┌────────

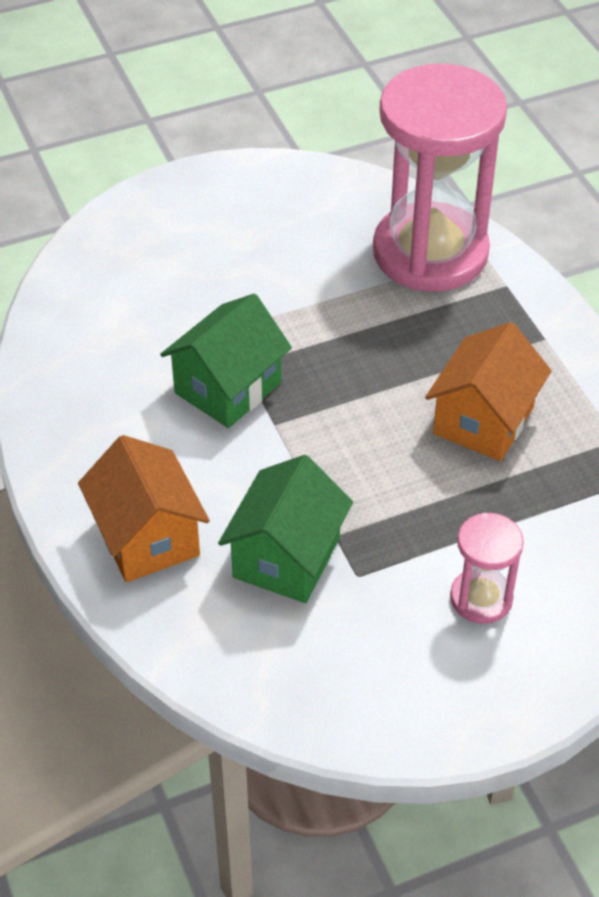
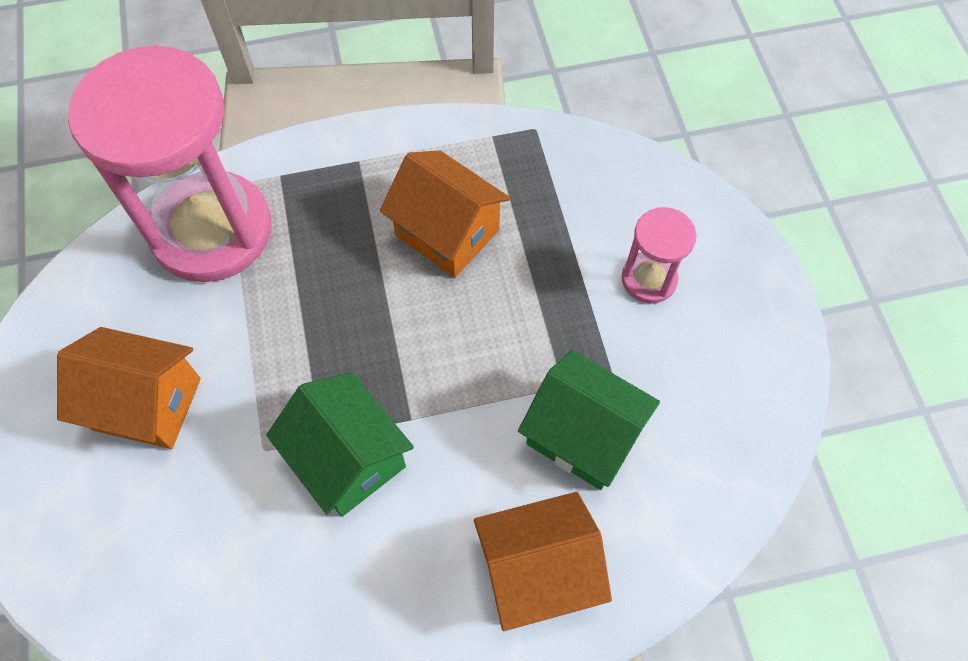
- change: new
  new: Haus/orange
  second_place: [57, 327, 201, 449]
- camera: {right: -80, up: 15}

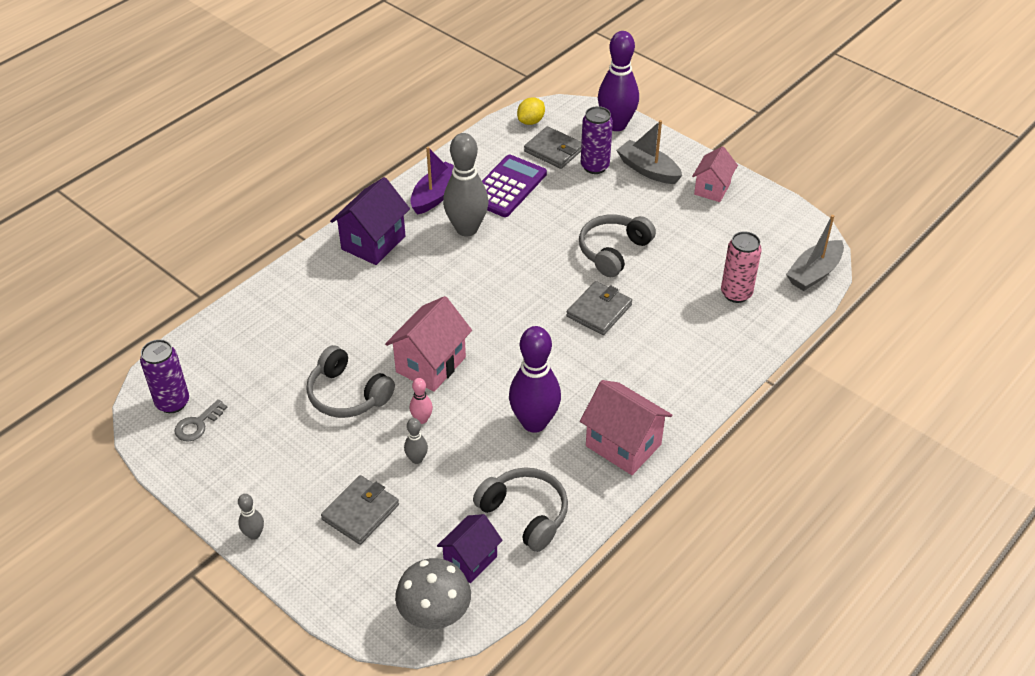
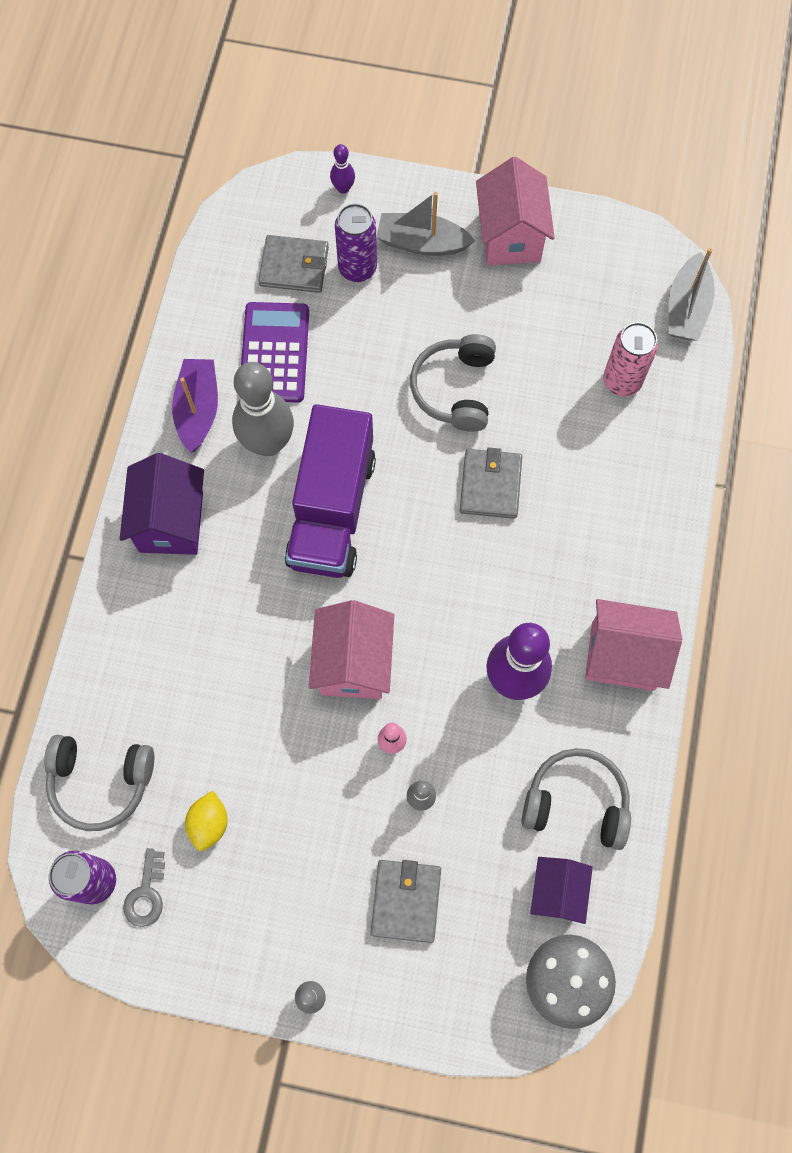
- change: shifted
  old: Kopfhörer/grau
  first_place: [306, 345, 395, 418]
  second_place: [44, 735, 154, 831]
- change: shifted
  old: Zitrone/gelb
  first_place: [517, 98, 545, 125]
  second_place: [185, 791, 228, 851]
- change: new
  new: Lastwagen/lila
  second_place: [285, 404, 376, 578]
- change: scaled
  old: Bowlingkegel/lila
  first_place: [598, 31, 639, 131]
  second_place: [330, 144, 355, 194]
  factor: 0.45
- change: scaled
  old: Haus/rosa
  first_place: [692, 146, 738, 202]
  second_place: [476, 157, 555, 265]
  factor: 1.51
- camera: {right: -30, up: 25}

└────────

ACTIVITY |
Without the pictures, write out the whole listing above exactly as it appears.

ANSWER FOR THIS EXERCISE |
- change: new
  new: Haus/orange
  second_place: [57, 327, 201, 449]
- camera: {right: -80, up: 15}

- change: shifted
  old: Kopfhörer/grau
  first_place: [306, 345, 395, 418]
  second_place: [44, 735, 154, 831]
- change: shifted
  old: Zitrone/gelb
  first_place: [517, 98, 545, 125]
  second_place: [185, 791, 228, 851]
- change: new
  new: Lastwagen/lila
  second_place: [285, 404, 376, 578]
- change: scaled
  old: Bowlingkegel/lila
  first_place: [598, 31, 639, 131]
  second_place: [330, 144, 355, 194]
  factor: 0.45
- change: scaled
  old: Haus/rosa
  first_place: [692, 146, 738, 202]
  second_place: [476, 157, 555, 265]
  factor: 1.51
- camera: {right: -30, up: 25}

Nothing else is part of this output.